■ **Task requirements**
In the listing below, a line holding "camera: 110 degrees right, 0 degrees up" and a line holding "turquoise robot [392,139,441,220]" mark the range. Retype both exactly, with all lines between them.
Available records START
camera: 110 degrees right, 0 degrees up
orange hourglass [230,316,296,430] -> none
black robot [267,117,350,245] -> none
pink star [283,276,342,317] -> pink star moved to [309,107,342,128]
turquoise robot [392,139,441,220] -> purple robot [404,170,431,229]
Available records END
Available records START
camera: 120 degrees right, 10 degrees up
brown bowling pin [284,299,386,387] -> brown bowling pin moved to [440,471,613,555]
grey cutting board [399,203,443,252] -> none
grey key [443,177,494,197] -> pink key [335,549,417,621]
Available records END
Available records START
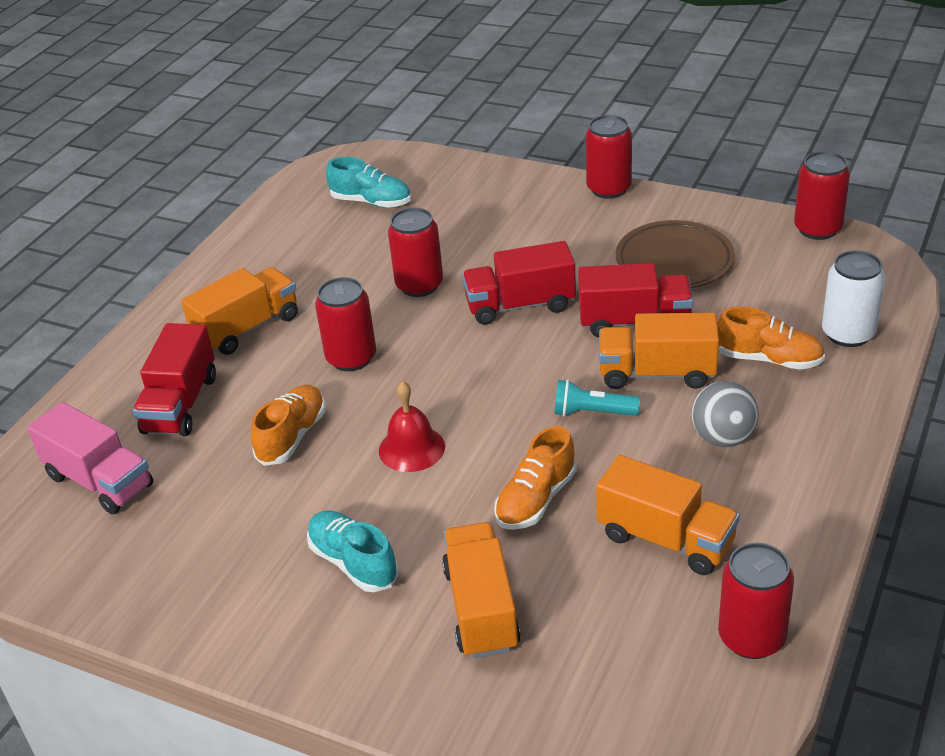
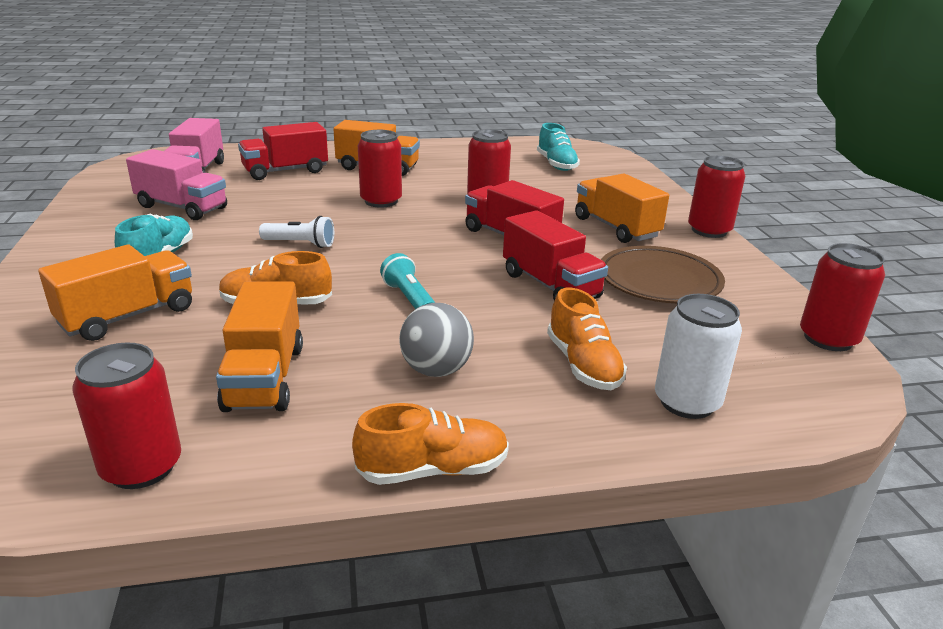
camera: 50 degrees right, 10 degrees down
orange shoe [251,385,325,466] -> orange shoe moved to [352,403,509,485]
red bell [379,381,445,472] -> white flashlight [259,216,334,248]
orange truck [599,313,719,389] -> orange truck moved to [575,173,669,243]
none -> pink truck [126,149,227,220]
Available records END
■ **Reply**
camera: 110 degrees right, 0 degrees up
orange hourglass [230,316,296,430] -> none
black robot [267,117,350,245] -> none
pink star [283,276,342,317] -> pink star moved to [309,107,342,128]
turquoise robot [392,139,441,220] -> purple robot [404,170,431,229]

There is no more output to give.